§ Job
From the listing below, pull out the lines that hold "stroma".

=======

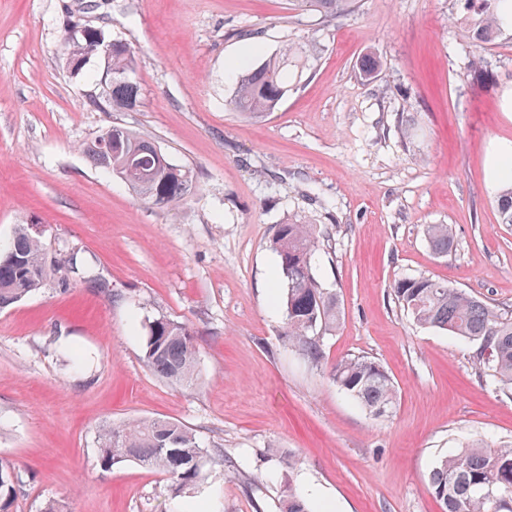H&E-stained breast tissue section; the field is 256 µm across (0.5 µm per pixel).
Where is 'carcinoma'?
I'll list each match as a JSON object with an SVG mask.
<instances>
[{"label":"carcinoma","mask_w":512,"mask_h":512,"mask_svg":"<svg viewBox=\"0 0 512 512\" xmlns=\"http://www.w3.org/2000/svg\"><path fill=\"white\" fill-rule=\"evenodd\" d=\"M354 0H297L300 11L333 21L345 14ZM500 0H465L467 8L480 15L479 25L469 30L476 50H482L502 30L498 17ZM101 33L89 28L68 34L64 41L70 69H81L90 59ZM303 48L287 46L278 55L240 74L230 108L251 119L275 111L288 93V68L299 63ZM134 50L112 41V52L104 61V93L116 109L132 110L139 88L132 81ZM92 159L107 172L120 177L136 196L160 207L185 201L195 183L190 170L169 163L151 142L127 128L114 125L88 146ZM501 223L512 224V184L496 199ZM429 246L437 254L452 247V230L446 224L426 227ZM277 256L285 345L318 365L324 360L319 332L333 331L338 321L336 296L320 284L313 255L317 247L308 224L286 221L277 226L270 241ZM46 280L43 247L29 225L20 224L11 241V253L0 255V309L19 302L40 289ZM395 300L412 321L475 343L477 360L487 375L512 392V311L453 288L429 277H405L392 286ZM490 354L481 352L483 346ZM195 331L186 323L160 316L147 325L143 361L158 377L191 385L197 380ZM330 376L336 386L369 413L393 412L396 389L385 370L365 357H346L334 363ZM97 463L107 471L134 461L171 477L177 490L203 480L211 462L208 450L183 424L165 418L133 419L106 428L99 437ZM16 466L0 458V512H13ZM429 489L443 504L444 512H512V445L490 448L469 443L463 450L441 458L429 475Z\"/></svg>","instance_id":"1"}]
</instances>
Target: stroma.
<instances>
[{"label":"stroma","mask_w":512,"mask_h":512,"mask_svg":"<svg viewBox=\"0 0 512 512\" xmlns=\"http://www.w3.org/2000/svg\"><path fill=\"white\" fill-rule=\"evenodd\" d=\"M475 21L464 0H355L331 22L293 0H0V241L42 225L53 263L0 310L14 512H279L291 491L315 512H442L428 489L440 458L465 439L512 444V394L480 372L476 344L415 326L391 290L424 275L512 310V224L488 176L512 145V29L477 67ZM75 24L132 47L135 109L106 104L102 58L67 68ZM287 45L311 56L278 109L230 110L243 66ZM115 125L191 170L195 193L161 208L98 167L85 147ZM289 219L313 226L340 308L318 366L280 336L269 241ZM430 224L450 225L448 254ZM160 316L196 332L193 386L143 361ZM354 355L391 378V414L332 381ZM153 417L217 457L204 480L176 493L133 462L99 468L104 428ZM429 246L437 254H448L452 247V230L447 224H430L426 227Z\"/></svg>","instance_id":"1"}]
</instances>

=======

§ Exercise solution
Target: stroma.
[{"label":"stroma","mask_w":512,"mask_h":512,"mask_svg":"<svg viewBox=\"0 0 512 512\" xmlns=\"http://www.w3.org/2000/svg\"><path fill=\"white\" fill-rule=\"evenodd\" d=\"M475 21L464 0H355L331 22L293 0H0V241L42 225L53 263L0 310L14 512H279L291 491L315 512H442L428 489L440 458L465 439L512 444V394L480 372L476 344L415 326L391 290L424 275L512 310V224L488 176L512 145V29L477 67ZM75 24L132 47L135 109L106 104L102 58L67 68ZM287 45L311 56L278 109L230 110L243 66ZM115 125L191 170L195 193L161 208L98 167L85 147ZM289 219L313 226L340 308L318 366L280 336L269 241ZM430 224L450 225L448 254ZM160 316L196 332L193 386L143 361ZM354 355L391 378V414L332 381ZM153 417L217 457L204 480L176 493L133 462L99 468L104 428ZM429 246L437 254H448L452 247V230L447 224H430L426 227Z\"/></svg>","instance_id":"1"}]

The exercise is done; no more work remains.